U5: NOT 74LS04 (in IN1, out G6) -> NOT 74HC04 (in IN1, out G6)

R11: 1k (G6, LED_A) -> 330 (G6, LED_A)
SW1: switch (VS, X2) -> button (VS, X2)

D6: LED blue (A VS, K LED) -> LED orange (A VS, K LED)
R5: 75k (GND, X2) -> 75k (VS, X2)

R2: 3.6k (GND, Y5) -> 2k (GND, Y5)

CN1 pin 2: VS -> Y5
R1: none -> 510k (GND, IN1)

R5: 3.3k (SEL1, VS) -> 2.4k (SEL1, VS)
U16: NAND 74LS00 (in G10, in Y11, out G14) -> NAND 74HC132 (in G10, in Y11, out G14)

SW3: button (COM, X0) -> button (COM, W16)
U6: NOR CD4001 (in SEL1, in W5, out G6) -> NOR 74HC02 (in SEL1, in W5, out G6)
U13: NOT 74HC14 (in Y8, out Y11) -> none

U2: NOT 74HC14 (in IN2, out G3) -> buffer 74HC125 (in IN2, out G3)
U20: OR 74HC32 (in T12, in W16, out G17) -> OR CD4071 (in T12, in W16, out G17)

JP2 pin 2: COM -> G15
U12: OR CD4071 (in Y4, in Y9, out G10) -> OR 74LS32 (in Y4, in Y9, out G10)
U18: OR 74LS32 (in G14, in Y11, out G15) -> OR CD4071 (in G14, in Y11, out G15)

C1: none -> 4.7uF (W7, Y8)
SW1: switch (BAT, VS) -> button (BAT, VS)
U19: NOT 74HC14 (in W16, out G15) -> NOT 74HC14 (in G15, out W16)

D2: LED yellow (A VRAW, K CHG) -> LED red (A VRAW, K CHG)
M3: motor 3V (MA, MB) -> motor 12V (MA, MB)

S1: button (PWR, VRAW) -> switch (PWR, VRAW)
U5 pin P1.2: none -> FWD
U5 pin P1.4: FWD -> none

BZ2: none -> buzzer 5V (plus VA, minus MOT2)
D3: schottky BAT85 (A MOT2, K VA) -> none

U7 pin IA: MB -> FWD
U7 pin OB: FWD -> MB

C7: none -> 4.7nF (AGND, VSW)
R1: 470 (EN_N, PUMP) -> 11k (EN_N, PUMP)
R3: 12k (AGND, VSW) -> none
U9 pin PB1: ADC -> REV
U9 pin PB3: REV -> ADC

________________

* [WORK ORDER]: Only a number is wanted here. How many lines in the material contain "button"?

* [EXERCISE ANSWER]: 4